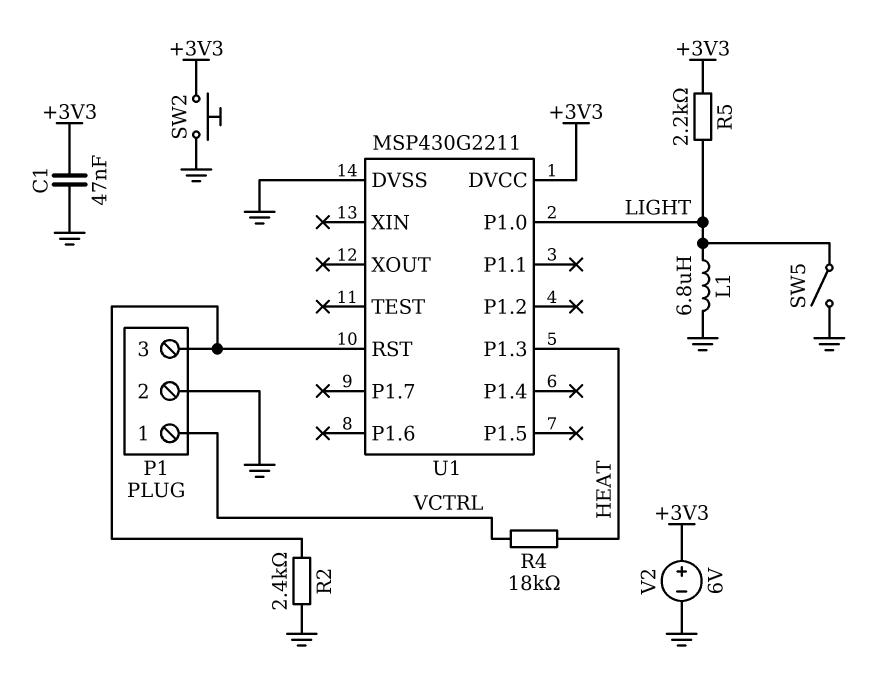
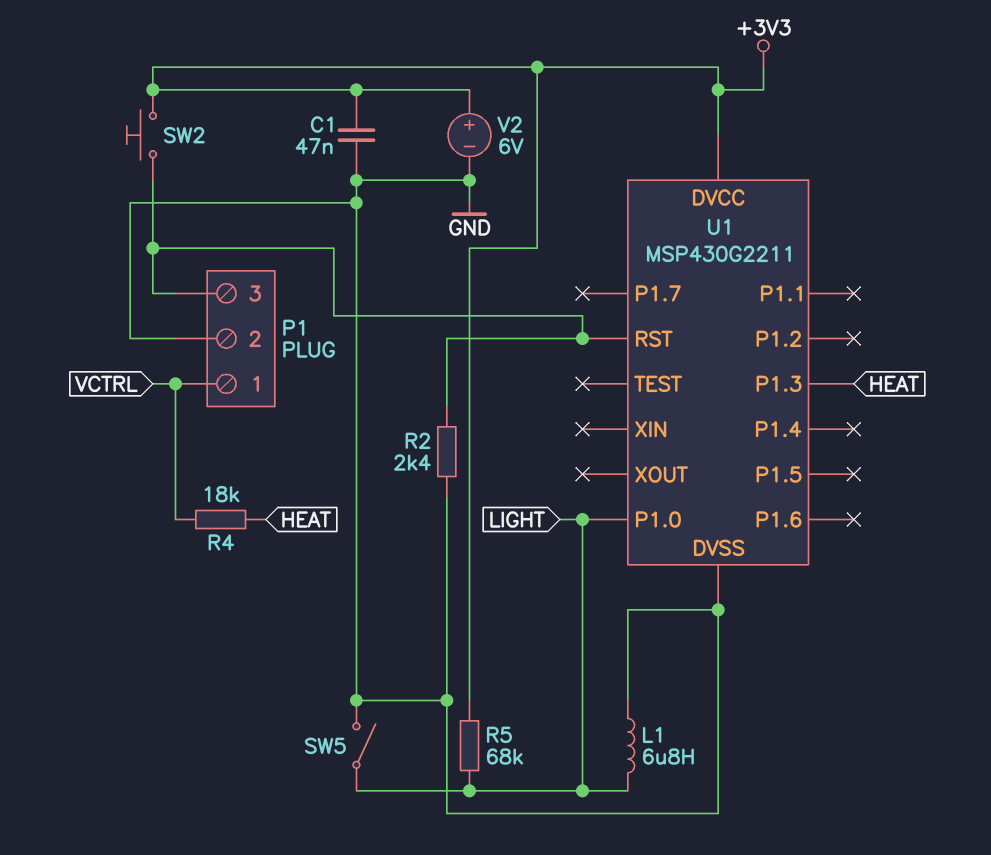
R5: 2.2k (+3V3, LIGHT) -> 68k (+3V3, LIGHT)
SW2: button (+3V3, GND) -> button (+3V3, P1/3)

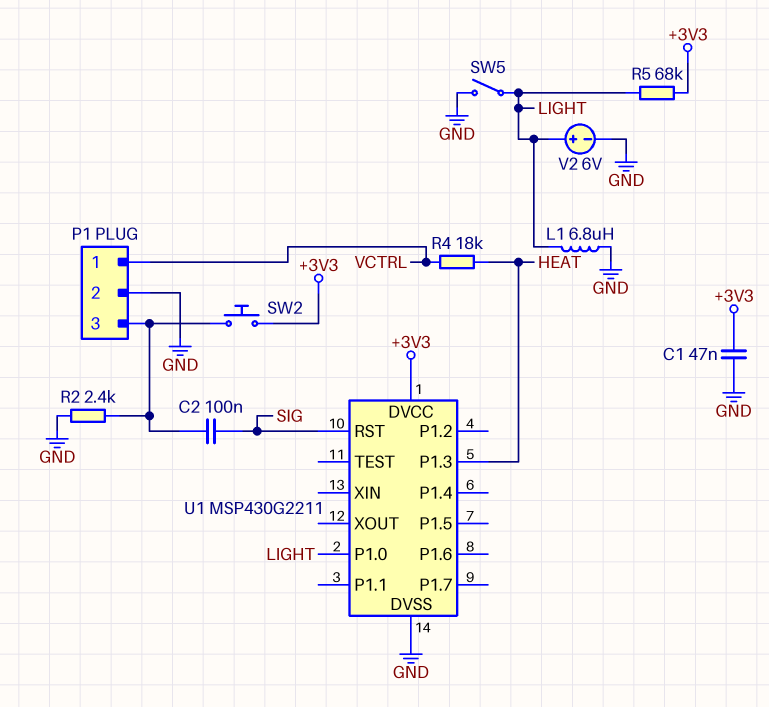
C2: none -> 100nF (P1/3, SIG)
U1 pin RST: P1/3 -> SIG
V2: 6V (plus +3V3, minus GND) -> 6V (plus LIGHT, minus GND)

What the task requires = When you write out the data, keep every line exact and drop the pictures.

Result of this task =
R5: 2.2k (+3V3, LIGHT) -> 68k (+3V3, LIGHT)
SW2: button (+3V3, GND) -> button (+3V3, P1/3)

C2: none -> 100nF (P1/3, SIG)
U1 pin RST: P1/3 -> SIG
V2: 6V (plus +3V3, minus GND) -> 6V (plus LIGHT, minus GND)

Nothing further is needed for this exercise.